• [INFORMATION GIVEN]:
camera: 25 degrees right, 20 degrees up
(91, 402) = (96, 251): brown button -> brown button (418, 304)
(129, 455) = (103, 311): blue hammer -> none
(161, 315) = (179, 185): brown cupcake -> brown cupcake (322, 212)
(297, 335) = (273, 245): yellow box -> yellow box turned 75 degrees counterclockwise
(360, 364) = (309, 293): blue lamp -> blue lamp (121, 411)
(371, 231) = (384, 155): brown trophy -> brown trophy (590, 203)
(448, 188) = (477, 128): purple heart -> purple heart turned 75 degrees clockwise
---
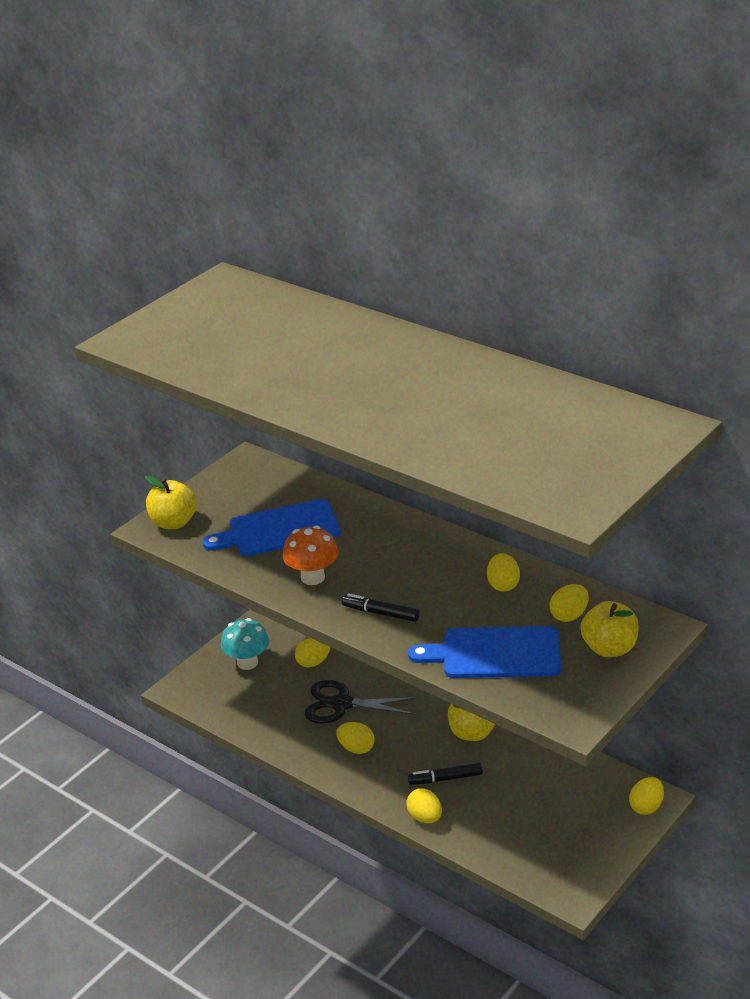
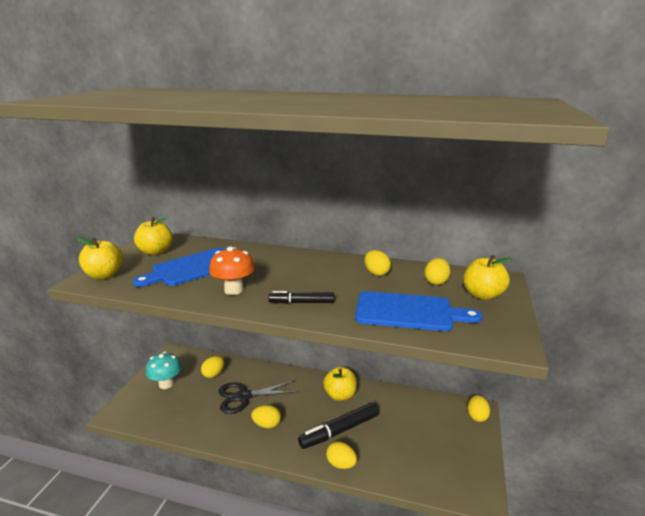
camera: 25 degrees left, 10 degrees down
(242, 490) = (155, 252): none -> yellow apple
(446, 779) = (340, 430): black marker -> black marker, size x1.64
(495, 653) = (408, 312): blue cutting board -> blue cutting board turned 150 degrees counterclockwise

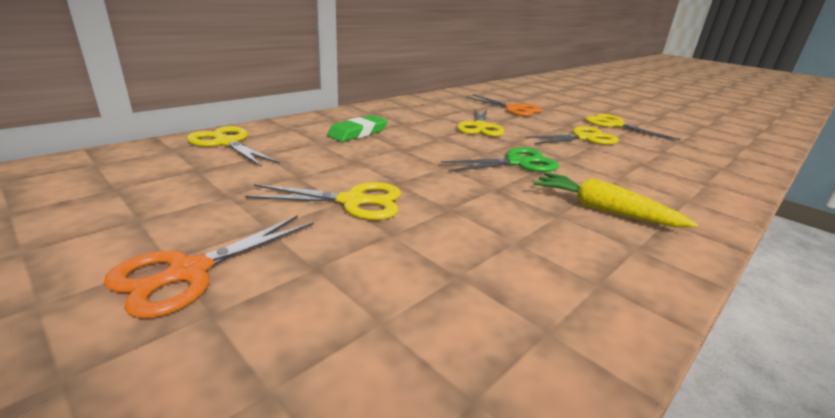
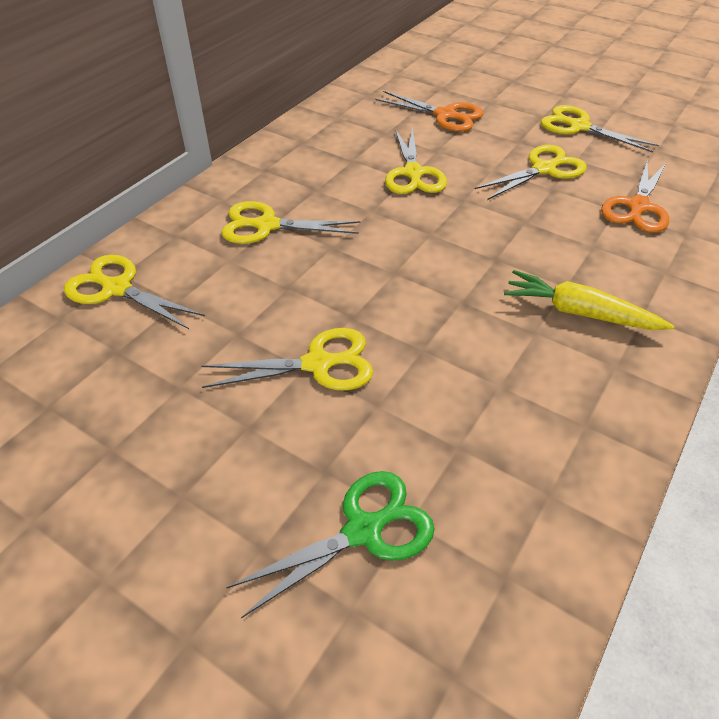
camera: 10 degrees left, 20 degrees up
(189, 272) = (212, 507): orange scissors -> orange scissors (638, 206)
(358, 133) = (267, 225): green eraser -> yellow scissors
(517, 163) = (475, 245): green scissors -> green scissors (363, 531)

• [WORK TASK]: Write out exactly the run of lines above that starts at the line containing "camera: 25 degrees left, 10 degrees down" and ends at the line containing "(517, 163) = (475, 245): green". Include both, and leave the pictures out.

• [RESPONSE TO THIS EXERCISE]:
camera: 25 degrees left, 10 degrees down
(242, 490) = (155, 252): none -> yellow apple
(446, 779) = (340, 430): black marker -> black marker, size x1.64
(495, 653) = (408, 312): blue cutting board -> blue cutting board turned 150 degrees counterclockwise

camera: 10 degrees left, 20 degrees up
(189, 272) = (212, 507): orange scissors -> orange scissors (638, 206)
(358, 133) = (267, 225): green eraser -> yellow scissors
(517, 163) = (475, 245): green scissors -> green scissors (363, 531)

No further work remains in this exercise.